_The problem_: Return the run of lines below that opens with the line containing "D10: zener 9.1V" and closes with the line containing "D2: none -> LED yellow (A N012, K N003)", keeping each one exact.

_Information provided_:
━━━━━━━━━━━━━━━━━━━━

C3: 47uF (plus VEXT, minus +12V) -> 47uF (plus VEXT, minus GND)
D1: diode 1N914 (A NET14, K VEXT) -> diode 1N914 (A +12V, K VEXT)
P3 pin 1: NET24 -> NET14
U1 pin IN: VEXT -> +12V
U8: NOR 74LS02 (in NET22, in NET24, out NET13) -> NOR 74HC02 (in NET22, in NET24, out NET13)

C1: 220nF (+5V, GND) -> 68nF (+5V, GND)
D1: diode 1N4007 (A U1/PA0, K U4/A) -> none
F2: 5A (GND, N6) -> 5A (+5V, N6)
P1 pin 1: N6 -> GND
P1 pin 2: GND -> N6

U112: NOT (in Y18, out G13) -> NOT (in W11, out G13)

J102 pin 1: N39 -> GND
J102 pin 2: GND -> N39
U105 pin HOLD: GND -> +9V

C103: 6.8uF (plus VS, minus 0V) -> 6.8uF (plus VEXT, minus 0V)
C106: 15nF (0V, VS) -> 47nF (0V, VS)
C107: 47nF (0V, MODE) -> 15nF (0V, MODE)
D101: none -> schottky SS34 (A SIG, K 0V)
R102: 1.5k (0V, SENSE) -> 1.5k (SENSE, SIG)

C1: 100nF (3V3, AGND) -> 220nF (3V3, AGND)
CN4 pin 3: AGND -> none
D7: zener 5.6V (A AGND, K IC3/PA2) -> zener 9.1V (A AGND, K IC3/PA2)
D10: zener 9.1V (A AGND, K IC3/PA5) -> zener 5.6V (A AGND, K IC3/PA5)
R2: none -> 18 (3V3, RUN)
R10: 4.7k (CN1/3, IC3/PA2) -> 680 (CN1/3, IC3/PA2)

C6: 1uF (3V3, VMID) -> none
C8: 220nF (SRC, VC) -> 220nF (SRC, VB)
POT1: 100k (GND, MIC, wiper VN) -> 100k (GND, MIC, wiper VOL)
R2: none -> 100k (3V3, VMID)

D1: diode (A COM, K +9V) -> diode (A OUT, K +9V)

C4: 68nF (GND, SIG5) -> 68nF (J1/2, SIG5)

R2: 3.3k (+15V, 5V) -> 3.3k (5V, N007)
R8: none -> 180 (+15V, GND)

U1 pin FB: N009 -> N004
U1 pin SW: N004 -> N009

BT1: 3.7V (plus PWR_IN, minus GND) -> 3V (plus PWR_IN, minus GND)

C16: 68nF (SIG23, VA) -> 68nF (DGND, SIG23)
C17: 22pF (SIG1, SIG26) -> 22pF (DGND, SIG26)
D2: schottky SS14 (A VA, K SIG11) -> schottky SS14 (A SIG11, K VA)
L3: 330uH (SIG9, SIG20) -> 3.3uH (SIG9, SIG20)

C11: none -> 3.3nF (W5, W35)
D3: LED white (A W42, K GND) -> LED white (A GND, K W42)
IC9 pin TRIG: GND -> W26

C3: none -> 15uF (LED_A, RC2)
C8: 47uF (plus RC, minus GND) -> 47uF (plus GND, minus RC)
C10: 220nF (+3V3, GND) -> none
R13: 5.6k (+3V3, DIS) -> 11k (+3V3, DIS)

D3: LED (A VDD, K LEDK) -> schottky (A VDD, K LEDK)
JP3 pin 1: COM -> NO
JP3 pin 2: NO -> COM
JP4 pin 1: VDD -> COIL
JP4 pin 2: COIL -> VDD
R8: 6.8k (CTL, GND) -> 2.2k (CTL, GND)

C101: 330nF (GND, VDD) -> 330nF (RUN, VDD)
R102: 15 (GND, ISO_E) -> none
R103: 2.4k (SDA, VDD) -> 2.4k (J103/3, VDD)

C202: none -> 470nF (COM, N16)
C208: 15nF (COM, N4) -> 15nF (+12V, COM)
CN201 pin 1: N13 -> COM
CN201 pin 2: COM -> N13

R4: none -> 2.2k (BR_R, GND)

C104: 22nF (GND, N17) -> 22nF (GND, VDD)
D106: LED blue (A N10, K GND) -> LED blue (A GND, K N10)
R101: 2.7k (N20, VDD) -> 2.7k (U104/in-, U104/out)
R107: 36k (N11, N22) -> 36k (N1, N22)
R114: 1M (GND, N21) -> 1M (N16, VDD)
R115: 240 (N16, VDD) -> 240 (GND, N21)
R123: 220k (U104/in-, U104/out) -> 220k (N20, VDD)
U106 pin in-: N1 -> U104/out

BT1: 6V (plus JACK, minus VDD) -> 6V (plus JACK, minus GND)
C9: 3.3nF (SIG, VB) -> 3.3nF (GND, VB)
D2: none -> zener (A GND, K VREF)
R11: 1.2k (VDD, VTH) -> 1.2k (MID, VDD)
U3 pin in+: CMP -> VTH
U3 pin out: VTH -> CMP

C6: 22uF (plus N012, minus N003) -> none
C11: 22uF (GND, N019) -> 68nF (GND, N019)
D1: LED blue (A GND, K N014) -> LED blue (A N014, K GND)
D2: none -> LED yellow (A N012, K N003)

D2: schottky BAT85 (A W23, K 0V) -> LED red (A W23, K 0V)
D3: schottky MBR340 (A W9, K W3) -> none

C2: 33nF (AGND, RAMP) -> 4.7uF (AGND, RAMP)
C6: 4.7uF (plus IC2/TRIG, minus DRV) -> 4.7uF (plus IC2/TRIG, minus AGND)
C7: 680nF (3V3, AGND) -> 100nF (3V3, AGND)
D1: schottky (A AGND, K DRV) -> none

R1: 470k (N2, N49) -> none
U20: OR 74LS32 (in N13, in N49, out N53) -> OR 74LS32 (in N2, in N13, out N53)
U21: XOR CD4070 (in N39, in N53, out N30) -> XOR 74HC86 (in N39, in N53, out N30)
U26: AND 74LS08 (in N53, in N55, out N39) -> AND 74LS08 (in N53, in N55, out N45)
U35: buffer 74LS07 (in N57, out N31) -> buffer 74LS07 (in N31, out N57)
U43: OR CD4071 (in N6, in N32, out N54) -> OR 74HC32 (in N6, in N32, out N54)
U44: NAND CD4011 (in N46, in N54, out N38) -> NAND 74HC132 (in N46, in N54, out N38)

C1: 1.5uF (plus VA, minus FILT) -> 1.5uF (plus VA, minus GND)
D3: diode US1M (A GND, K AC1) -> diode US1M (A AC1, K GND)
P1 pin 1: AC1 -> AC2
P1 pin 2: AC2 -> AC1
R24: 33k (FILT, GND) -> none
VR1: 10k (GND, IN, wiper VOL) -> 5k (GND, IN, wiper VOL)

━━━━━━━━━━━━━━━━━━━━

_Exercise response_:
D10: zener 9.1V (A AGND, K IC3/PA5) -> zener 5.6V (A AGND, K IC3/PA5)
R2: none -> 18 (3V3, RUN)
R10: 4.7k (CN1/3, IC3/PA2) -> 680 (CN1/3, IC3/PA2)

C6: 1uF (3V3, VMID) -> none
C8: 220nF (SRC, VC) -> 220nF (SRC, VB)
POT1: 100k (GND, MIC, wiper VN) -> 100k (GND, MIC, wiper VOL)
R2: none -> 100k (3V3, VMID)

D1: diode (A COM, K +9V) -> diode (A OUT, K +9V)

C4: 68nF (GND, SIG5) -> 68nF (J1/2, SIG5)

R2: 3.3k (+15V, 5V) -> 3.3k (5V, N007)
R8: none -> 180 (+15V, GND)

U1 pin FB: N009 -> N004
U1 pin SW: N004 -> N009

BT1: 3.7V (plus PWR_IN, minus GND) -> 3V (plus PWR_IN, minus GND)

C16: 68nF (SIG23, VA) -> 68nF (DGND, SIG23)
C17: 22pF (SIG1, SIG26) -> 22pF (DGND, SIG26)
D2: schottky SS14 (A VA, K SIG11) -> schottky SS14 (A SIG11, K VA)
L3: 330uH (SIG9, SIG20) -> 3.3uH (SIG9, SIG20)

C11: none -> 3.3nF (W5, W35)
D3: LED white (A W42, K GND) -> LED white (A GND, K W42)
IC9 pin TRIG: GND -> W26

C3: none -> 15uF (LED_A, RC2)
C8: 47uF (plus RC, minus GND) -> 47uF (plus GND, minus RC)
C10: 220nF (+3V3, GND) -> none
R13: 5.6k (+3V3, DIS) -> 11k (+3V3, DIS)

D3: LED (A VDD, K LEDK) -> schottky (A VDD, K LEDK)
JP3 pin 1: COM -> NO
JP3 pin 2: NO -> COM
JP4 pin 1: VDD -> COIL
JP4 pin 2: COIL -> VDD
R8: 6.8k (CTL, GND) -> 2.2k (CTL, GND)

C101: 330nF (GND, VDD) -> 330nF (RUN, VDD)
R102: 15 (GND, ISO_E) -> none
R103: 2.4k (SDA, VDD) -> 2.4k (J103/3, VDD)

C202: none -> 470nF (COM, N16)
C208: 15nF (COM, N4) -> 15nF (+12V, COM)
CN201 pin 1: N13 -> COM
CN201 pin 2: COM -> N13

R4: none -> 2.2k (BR_R, GND)

C104: 22nF (GND, N17) -> 22nF (GND, VDD)
D106: LED blue (A N10, K GND) -> LED blue (A GND, K N10)
R101: 2.7k (N20, VDD) -> 2.7k (U104/in-, U104/out)
R107: 36k (N11, N22) -> 36k (N1, N22)
R114: 1M (GND, N21) -> 1M (N16, VDD)
R115: 240 (N16, VDD) -> 240 (GND, N21)
R123: 220k (U104/in-, U104/out) -> 220k (N20, VDD)
U106 pin in-: N1 -> U104/out

BT1: 6V (plus JACK, minus VDD) -> 6V (plus JACK, minus GND)
C9: 3.3nF (SIG, VB) -> 3.3nF (GND, VB)
D2: none -> zener (A GND, K VREF)
R11: 1.2k (VDD, VTH) -> 1.2k (MID, VDD)
U3 pin in+: CMP -> VTH
U3 pin out: VTH -> CMP

C6: 22uF (plus N012, minus N003) -> none
C11: 22uF (GND, N019) -> 68nF (GND, N019)
D1: LED blue (A GND, K N014) -> LED blue (A N014, K GND)
D2: none -> LED yellow (A N012, K N003)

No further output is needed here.